Starting at the line that contains "SCALE pin DT: D6 -> D0", quote every line through the end of the entries, word for word, skipping the pictures.
--- DATA EXTRACT Enclosed Below ---
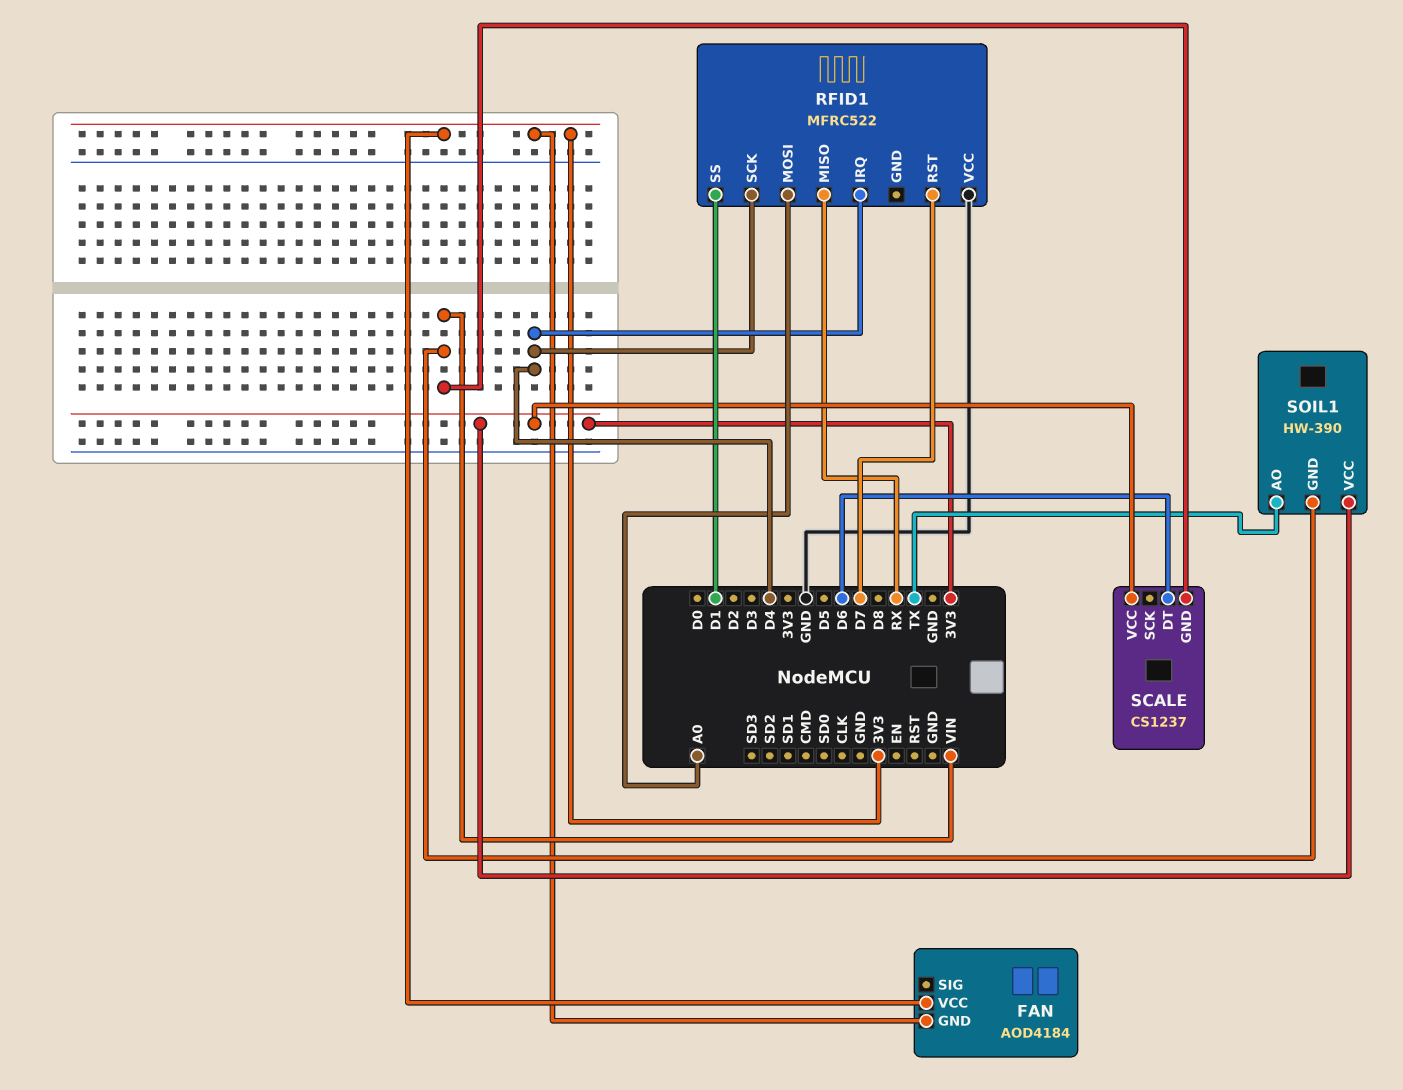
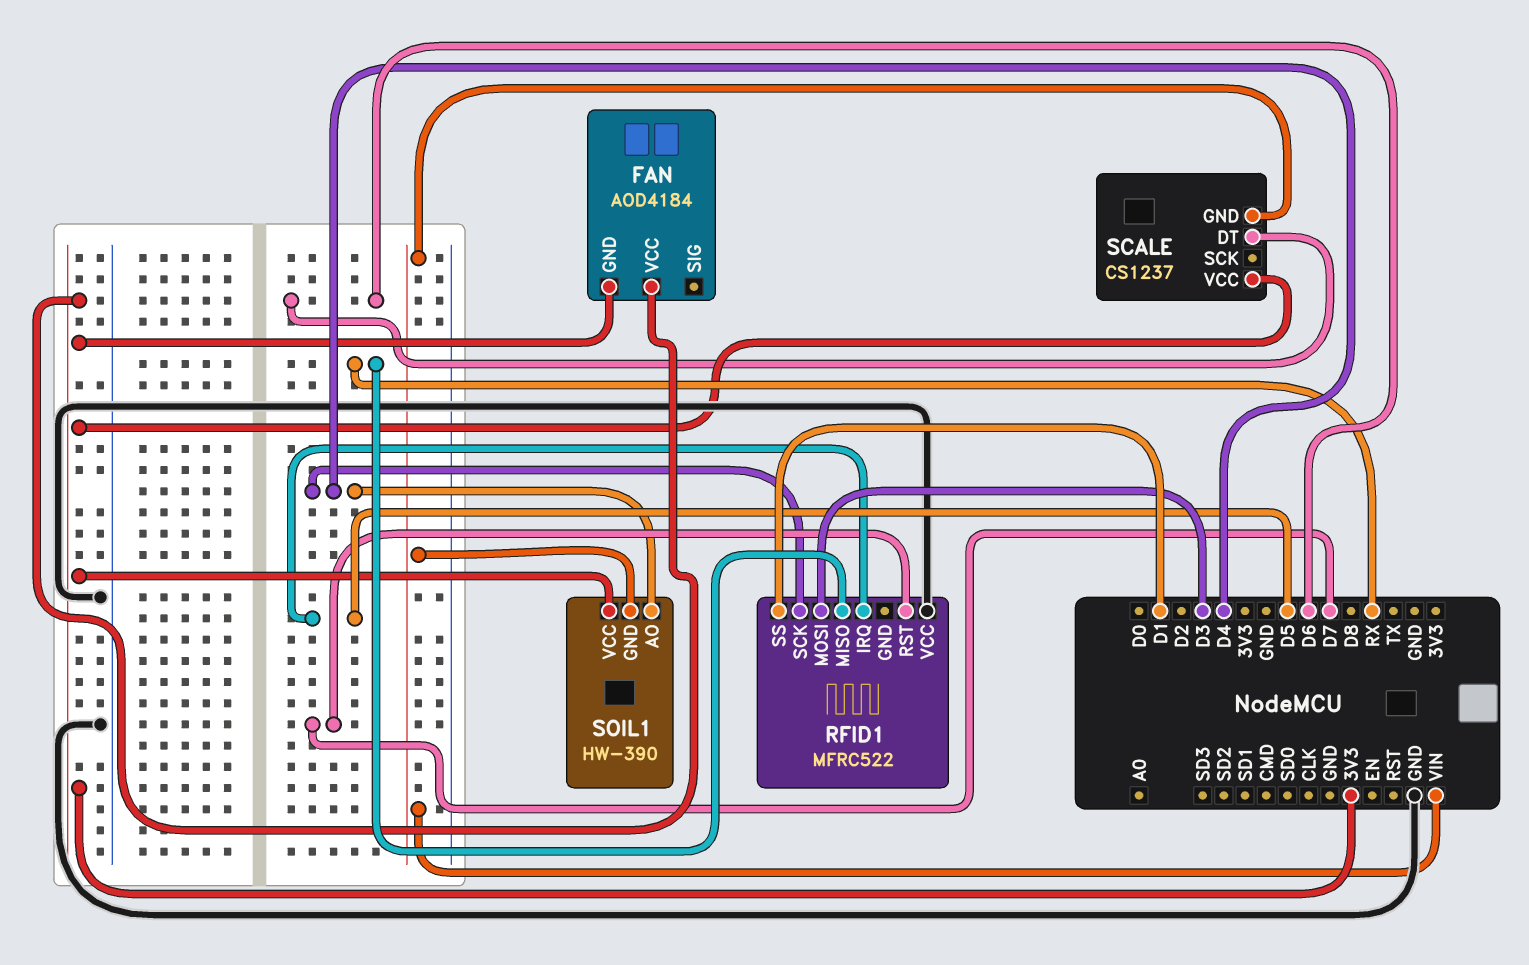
RFID1 pin IRQ: D4 -> D5
RFID1 pin MOSI: A0 -> D3
SOIL1 pin AO: TX -> D4

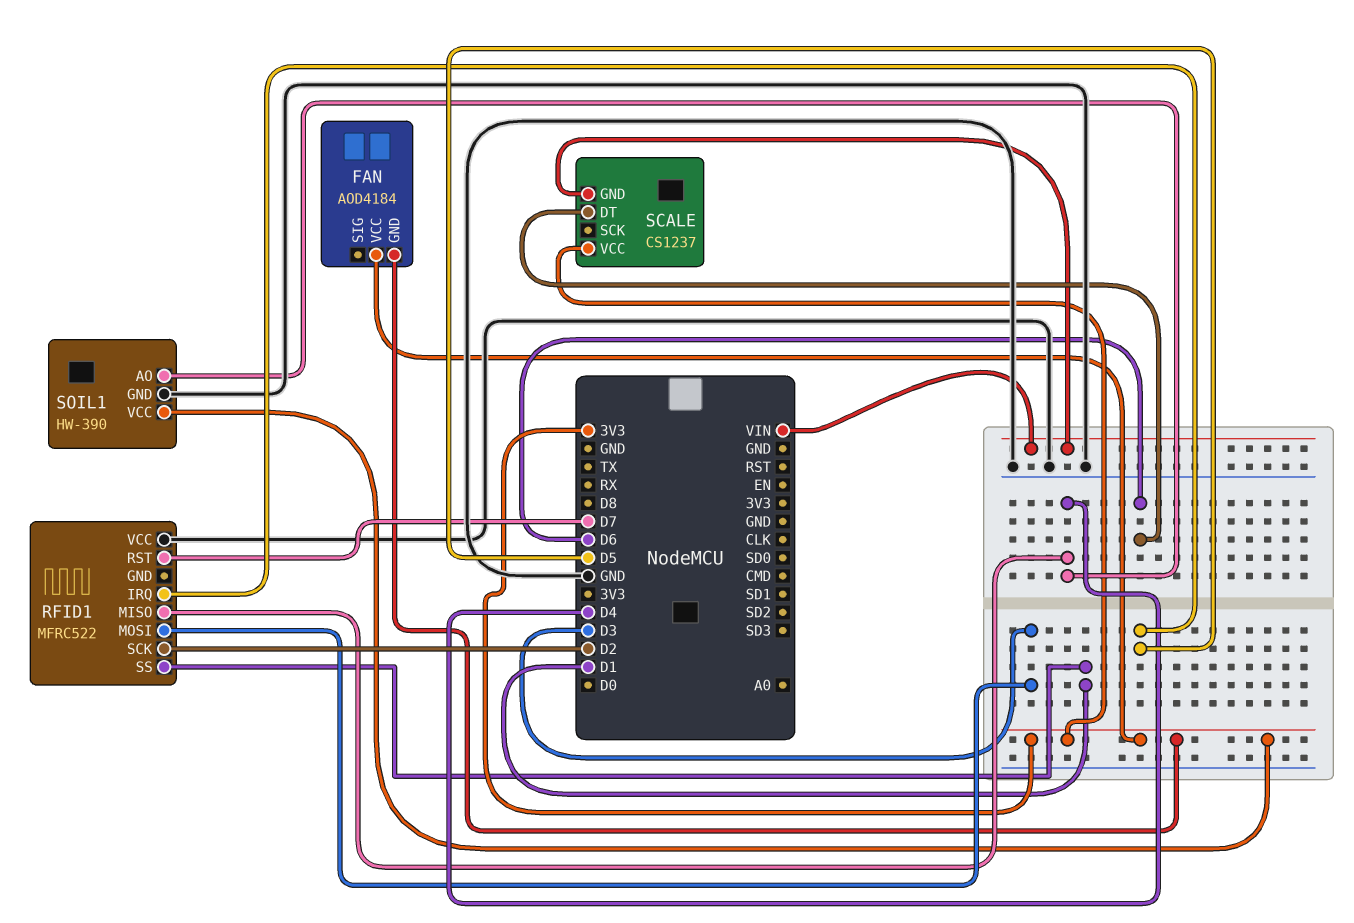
RFID1 pin MISO: RX -> D4
RFID1 pin SCK: D4 -> D2
SOIL1 pin GND: VIN -> GND

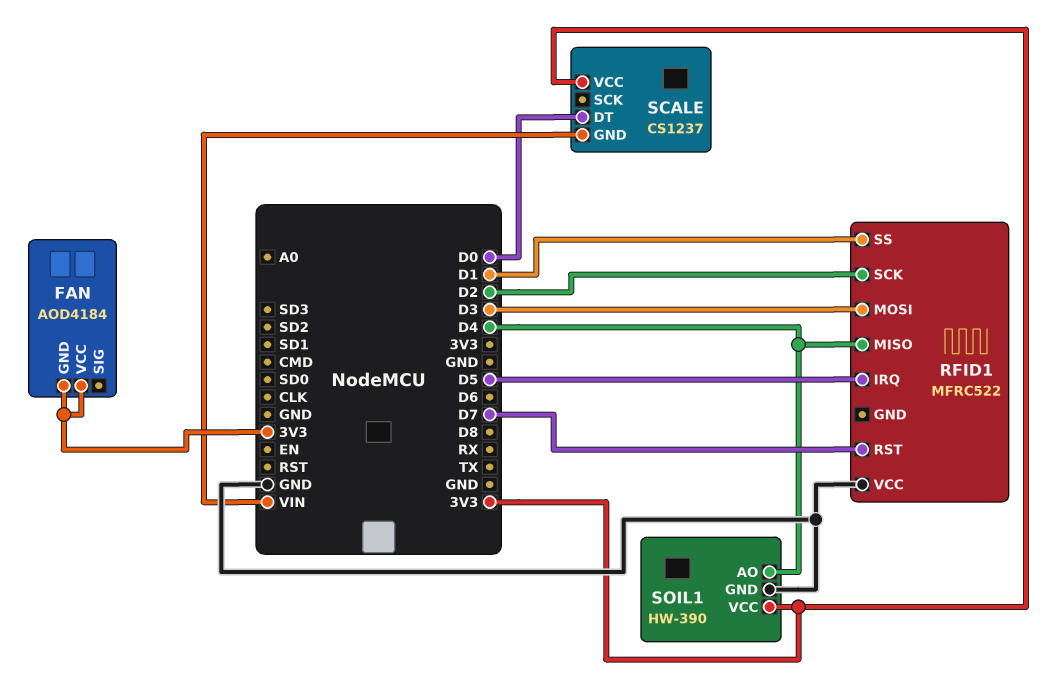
SCALE pin DT: D6 -> D0

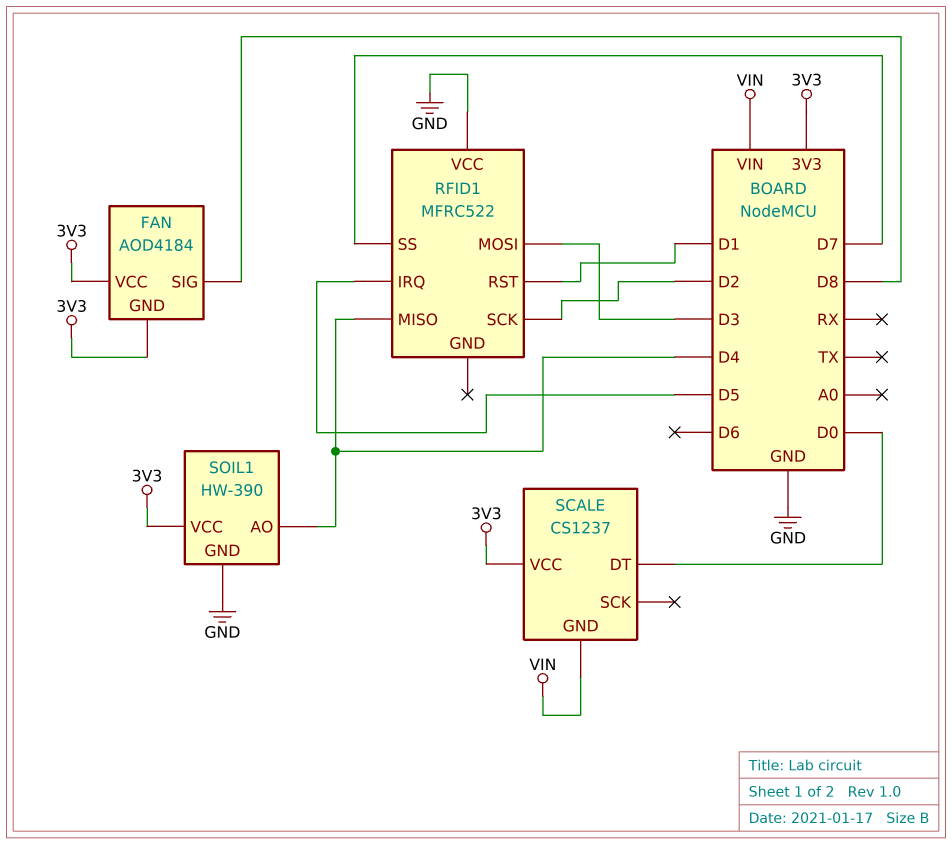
FAN pin SIG: none -> D8
RFID1 pin RST: D7 -> D1
RFID1 pin SS: D1 -> D7

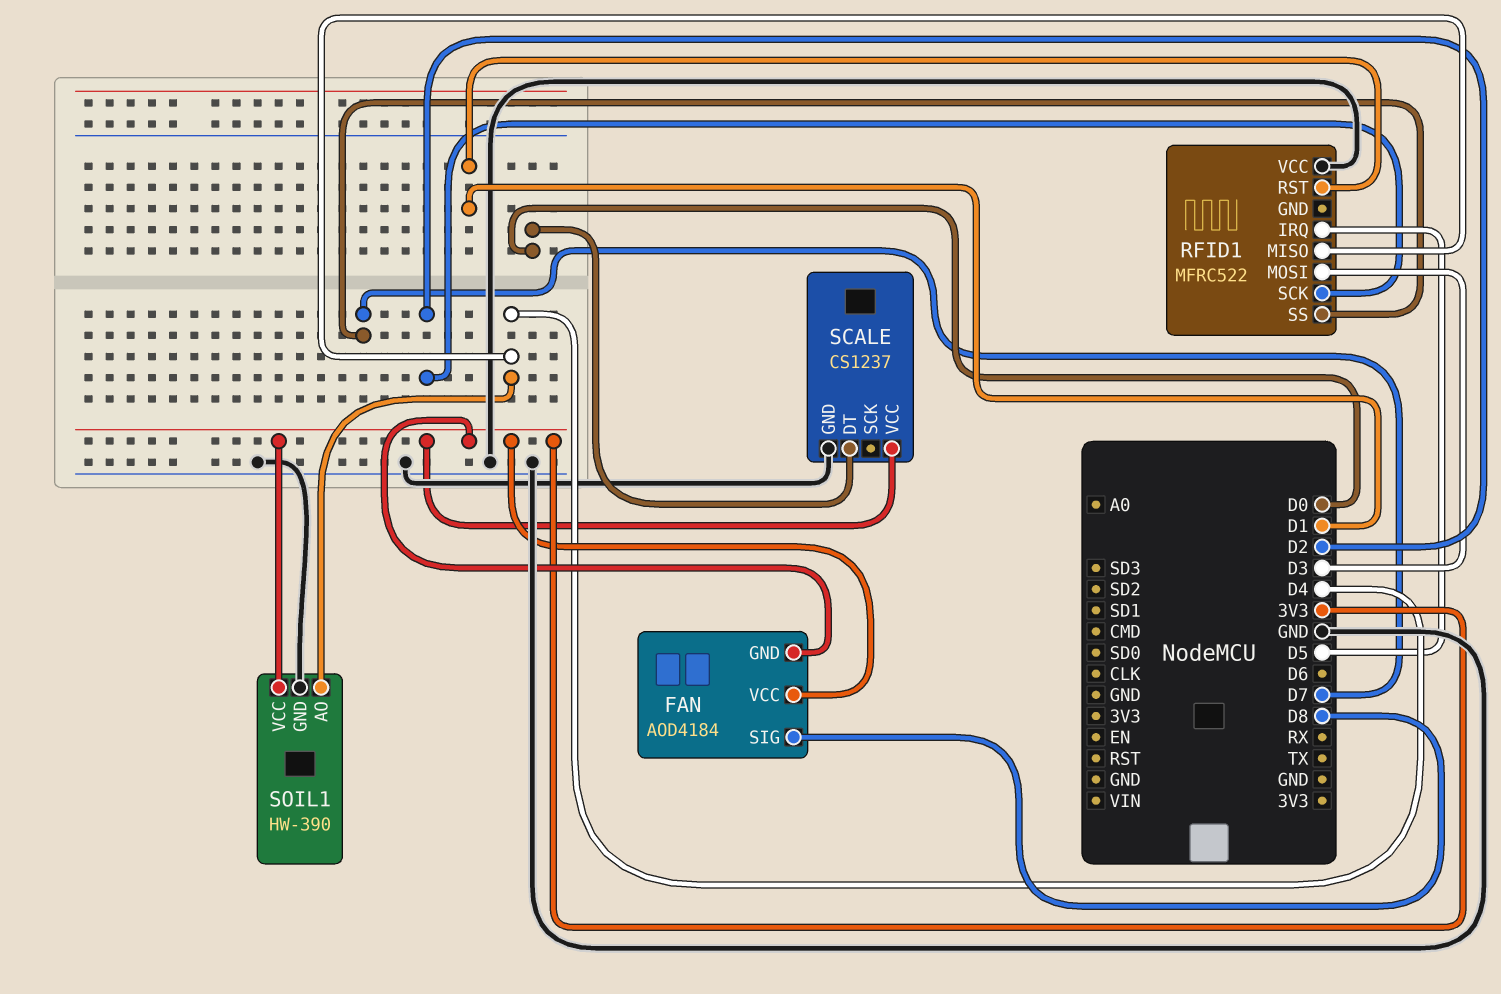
SCALE pin GND: VIN -> GND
--- End of Enclosed DATA EXTRACT ---
- [TASK OUTPUT]:
SCALE pin DT: D6 -> D0

FAN pin SIG: none -> D8
RFID1 pin RST: D7 -> D1
RFID1 pin SS: D1 -> D7

SCALE pin GND: VIN -> GND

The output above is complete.